• [Work item]
Output, without alteration, the first line of the entries and each line after it, stopping with the line that contains "change=added; new=brown_pyramid; second_place=160,415,245,488".

━━━ Given data

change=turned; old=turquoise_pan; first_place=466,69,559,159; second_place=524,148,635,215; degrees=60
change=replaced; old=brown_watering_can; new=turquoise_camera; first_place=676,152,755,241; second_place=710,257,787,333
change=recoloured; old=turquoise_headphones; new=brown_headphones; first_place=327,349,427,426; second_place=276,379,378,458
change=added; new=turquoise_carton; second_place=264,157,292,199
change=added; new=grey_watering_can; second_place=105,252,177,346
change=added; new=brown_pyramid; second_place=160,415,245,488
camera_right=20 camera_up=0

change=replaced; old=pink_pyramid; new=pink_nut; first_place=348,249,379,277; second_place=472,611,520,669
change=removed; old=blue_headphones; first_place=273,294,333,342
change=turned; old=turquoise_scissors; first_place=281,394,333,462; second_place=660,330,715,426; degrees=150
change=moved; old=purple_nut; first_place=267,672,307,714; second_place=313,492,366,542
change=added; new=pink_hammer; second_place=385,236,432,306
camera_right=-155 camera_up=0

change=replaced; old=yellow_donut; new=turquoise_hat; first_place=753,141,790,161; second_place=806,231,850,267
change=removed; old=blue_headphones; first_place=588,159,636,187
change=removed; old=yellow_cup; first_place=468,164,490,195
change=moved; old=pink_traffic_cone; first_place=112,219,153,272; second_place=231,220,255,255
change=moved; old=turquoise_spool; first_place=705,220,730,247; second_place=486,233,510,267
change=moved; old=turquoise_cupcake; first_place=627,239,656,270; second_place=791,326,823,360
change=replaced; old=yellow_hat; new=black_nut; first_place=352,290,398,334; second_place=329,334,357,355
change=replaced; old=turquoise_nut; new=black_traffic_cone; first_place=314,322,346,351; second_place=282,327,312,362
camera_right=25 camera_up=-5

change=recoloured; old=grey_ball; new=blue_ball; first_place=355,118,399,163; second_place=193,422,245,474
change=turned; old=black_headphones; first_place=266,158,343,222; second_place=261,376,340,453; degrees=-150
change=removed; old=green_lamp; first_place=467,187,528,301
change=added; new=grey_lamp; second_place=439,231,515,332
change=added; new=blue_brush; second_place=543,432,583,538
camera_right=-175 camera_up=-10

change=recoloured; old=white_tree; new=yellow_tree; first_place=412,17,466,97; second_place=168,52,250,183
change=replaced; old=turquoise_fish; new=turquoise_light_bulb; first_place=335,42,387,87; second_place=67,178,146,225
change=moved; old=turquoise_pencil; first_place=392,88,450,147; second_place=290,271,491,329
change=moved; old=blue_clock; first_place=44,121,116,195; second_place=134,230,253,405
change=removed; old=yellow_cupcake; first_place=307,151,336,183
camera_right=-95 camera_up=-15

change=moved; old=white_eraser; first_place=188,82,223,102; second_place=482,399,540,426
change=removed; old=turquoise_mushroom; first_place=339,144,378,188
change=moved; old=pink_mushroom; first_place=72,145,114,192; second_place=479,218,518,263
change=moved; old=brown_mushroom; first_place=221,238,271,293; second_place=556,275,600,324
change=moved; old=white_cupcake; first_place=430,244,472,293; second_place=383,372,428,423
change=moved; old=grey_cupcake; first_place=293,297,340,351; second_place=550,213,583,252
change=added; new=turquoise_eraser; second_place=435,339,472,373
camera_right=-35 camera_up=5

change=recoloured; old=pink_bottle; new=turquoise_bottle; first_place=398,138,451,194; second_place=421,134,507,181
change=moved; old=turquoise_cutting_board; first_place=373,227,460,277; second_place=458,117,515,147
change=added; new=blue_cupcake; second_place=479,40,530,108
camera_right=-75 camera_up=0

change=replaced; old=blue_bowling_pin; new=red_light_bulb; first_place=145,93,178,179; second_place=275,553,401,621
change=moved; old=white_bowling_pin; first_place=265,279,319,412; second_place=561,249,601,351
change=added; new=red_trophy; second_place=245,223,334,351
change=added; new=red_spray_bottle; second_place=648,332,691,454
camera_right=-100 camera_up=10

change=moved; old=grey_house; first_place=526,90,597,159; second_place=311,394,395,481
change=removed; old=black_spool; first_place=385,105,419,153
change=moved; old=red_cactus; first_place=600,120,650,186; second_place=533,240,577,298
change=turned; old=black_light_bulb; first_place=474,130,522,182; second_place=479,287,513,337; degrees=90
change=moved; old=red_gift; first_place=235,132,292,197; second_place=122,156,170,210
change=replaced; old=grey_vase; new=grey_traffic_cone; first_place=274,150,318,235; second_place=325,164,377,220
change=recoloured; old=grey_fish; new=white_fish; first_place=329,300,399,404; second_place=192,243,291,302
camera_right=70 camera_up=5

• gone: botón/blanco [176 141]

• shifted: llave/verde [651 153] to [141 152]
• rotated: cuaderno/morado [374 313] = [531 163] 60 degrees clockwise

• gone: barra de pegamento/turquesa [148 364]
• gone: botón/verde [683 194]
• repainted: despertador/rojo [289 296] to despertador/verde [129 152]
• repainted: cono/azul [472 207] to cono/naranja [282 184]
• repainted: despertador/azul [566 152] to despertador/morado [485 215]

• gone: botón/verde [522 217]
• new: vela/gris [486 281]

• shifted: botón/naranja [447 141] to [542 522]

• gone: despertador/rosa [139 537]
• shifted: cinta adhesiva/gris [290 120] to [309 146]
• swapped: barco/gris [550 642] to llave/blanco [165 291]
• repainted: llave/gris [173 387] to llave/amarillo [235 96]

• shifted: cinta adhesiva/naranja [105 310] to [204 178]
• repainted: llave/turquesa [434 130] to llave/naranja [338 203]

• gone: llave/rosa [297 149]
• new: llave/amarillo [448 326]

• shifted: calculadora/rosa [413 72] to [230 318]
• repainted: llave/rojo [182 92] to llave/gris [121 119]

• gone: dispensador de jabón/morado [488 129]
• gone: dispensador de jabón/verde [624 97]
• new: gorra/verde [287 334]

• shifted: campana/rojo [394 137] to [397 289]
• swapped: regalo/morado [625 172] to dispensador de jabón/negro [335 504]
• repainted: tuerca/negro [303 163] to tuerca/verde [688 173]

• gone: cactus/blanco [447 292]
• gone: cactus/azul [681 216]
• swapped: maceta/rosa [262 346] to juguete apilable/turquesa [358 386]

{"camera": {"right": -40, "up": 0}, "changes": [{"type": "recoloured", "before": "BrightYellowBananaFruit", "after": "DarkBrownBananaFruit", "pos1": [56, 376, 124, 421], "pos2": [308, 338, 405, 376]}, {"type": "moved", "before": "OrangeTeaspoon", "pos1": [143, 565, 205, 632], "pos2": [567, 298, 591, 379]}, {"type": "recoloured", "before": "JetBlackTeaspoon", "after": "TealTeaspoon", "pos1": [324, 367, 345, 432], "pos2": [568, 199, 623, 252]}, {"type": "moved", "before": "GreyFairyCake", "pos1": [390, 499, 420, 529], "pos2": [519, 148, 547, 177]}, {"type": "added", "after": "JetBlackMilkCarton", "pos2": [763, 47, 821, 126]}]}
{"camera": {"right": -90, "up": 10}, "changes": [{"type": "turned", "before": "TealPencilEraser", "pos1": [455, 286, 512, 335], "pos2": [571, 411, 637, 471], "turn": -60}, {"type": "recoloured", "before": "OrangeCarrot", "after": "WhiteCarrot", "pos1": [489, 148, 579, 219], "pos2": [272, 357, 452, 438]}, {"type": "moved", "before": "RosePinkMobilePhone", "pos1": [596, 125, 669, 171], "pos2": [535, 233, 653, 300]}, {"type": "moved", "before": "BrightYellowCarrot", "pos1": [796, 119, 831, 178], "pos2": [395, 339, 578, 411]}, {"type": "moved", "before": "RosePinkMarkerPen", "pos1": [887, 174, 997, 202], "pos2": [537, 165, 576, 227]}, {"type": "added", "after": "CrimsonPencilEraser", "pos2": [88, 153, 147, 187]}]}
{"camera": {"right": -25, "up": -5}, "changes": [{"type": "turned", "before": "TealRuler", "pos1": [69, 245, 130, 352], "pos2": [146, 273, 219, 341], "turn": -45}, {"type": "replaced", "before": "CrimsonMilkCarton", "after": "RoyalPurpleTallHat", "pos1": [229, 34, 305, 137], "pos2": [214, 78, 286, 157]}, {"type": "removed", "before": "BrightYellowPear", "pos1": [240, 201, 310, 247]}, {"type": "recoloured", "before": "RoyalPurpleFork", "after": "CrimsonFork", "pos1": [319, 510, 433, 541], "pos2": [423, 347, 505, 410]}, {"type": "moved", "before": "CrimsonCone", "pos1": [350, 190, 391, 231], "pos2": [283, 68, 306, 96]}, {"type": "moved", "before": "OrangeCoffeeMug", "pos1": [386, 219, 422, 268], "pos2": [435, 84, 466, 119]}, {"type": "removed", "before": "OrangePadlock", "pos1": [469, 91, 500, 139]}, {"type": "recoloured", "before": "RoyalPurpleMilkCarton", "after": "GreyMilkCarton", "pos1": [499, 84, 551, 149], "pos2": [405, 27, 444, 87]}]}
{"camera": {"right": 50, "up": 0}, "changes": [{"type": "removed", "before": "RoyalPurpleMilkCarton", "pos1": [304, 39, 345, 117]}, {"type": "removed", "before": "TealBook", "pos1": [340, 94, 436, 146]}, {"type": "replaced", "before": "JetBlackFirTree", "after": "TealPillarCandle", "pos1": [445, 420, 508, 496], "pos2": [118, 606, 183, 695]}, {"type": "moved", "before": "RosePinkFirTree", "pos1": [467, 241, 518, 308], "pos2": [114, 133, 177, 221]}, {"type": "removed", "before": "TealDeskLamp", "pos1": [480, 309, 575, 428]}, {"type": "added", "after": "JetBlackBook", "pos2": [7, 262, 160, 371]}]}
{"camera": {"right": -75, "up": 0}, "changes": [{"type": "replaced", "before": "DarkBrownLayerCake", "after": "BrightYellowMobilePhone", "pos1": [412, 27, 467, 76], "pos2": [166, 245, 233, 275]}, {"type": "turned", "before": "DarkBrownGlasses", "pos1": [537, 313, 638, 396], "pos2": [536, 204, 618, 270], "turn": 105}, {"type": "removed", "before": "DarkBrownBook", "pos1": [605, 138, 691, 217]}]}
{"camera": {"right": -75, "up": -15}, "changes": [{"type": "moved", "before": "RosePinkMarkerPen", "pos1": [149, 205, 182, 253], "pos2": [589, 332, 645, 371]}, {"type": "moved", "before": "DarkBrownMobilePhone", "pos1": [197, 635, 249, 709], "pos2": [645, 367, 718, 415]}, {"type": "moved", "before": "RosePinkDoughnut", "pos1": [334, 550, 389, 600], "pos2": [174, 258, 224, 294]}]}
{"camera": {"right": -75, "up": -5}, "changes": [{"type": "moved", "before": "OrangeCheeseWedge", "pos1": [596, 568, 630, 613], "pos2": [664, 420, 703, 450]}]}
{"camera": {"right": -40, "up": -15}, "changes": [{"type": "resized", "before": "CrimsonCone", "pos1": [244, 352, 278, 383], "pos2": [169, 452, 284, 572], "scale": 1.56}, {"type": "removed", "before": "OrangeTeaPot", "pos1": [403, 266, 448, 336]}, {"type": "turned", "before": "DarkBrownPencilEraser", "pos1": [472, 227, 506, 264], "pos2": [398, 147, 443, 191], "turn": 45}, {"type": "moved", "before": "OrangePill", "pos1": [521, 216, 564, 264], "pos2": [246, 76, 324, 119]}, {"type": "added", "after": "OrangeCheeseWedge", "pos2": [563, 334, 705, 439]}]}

━━━━━━

• [Response for this exercise]
change=turned; old=turquoise_pan; first_place=466,69,559,159; second_place=524,148,635,215; degrees=60
change=replaced; old=brown_watering_can; new=turquoise_camera; first_place=676,152,755,241; second_place=710,257,787,333
change=recoloured; old=turquoise_headphones; new=brown_headphones; first_place=327,349,427,426; second_place=276,379,378,458
change=added; new=turquoise_carton; second_place=264,157,292,199
change=added; new=grey_watering_can; second_place=105,252,177,346
change=added; new=brown_pyramid; second_place=160,415,245,488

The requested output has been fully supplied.